◆ THE INPUT ◆
━━━━━━━━━━━━━━━━

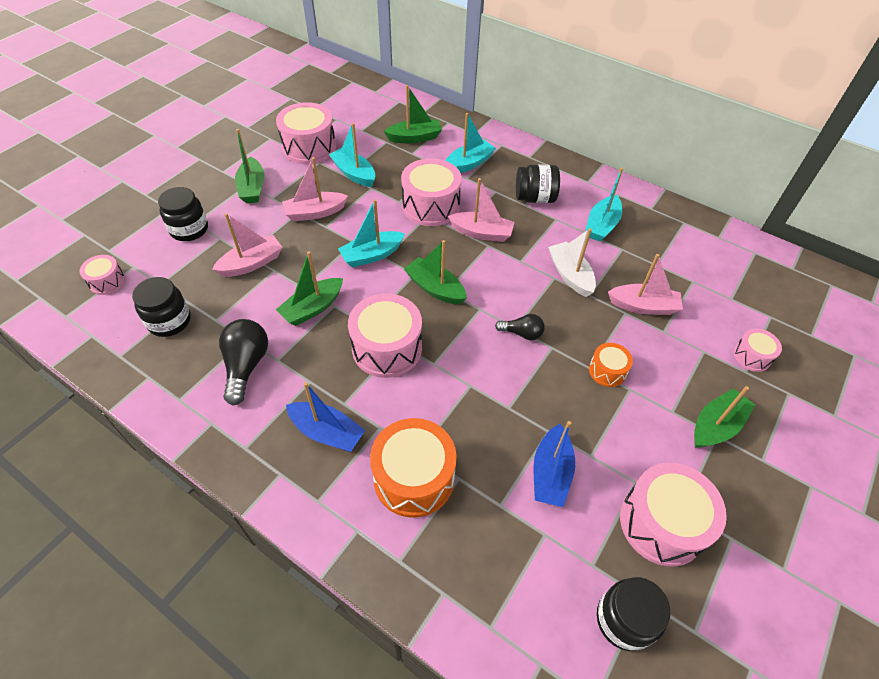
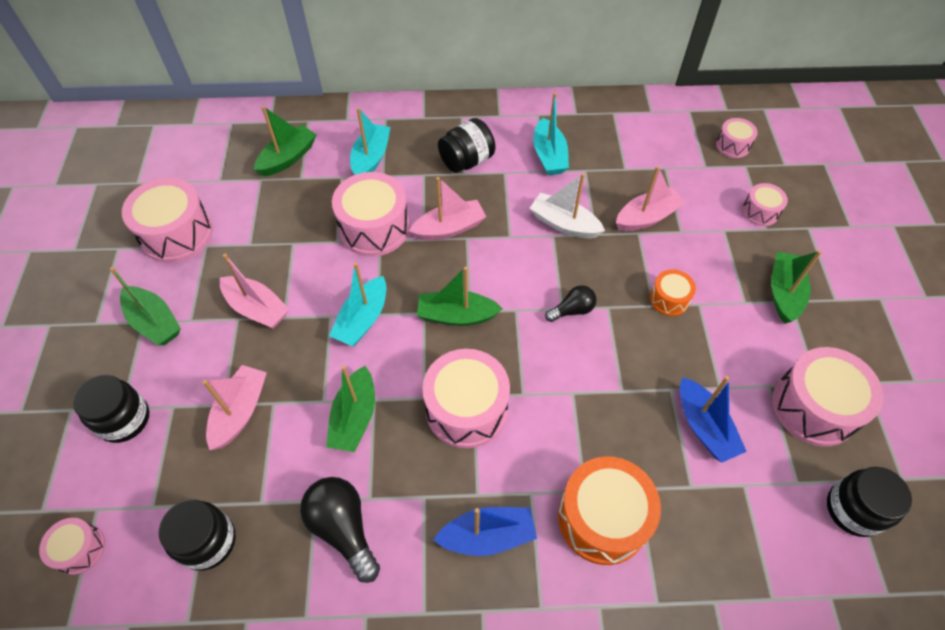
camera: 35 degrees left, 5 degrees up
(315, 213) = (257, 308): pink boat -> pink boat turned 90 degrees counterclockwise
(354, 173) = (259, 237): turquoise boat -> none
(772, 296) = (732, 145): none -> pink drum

━━━━━━━━━━━━━━━━

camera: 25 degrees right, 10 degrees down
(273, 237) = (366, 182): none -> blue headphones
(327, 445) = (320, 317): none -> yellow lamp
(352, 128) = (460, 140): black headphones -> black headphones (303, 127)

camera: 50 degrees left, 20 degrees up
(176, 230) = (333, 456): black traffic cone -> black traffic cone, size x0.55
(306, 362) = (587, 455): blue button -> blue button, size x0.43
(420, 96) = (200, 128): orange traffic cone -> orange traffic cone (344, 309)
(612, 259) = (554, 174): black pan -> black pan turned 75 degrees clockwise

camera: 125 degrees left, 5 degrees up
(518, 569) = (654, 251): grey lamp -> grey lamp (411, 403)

━━━━━━━━━━━━━━━━

◆ ACTION ITEM ◆
Filter the data above, keeping only lines that include the string "left".

◆ COMPLETED EXERCISE ◆
camera: 35 degrees left, 5 degrees up
camera: 50 degrees left, 20 degrees up
camera: 125 degrees left, 5 degrees up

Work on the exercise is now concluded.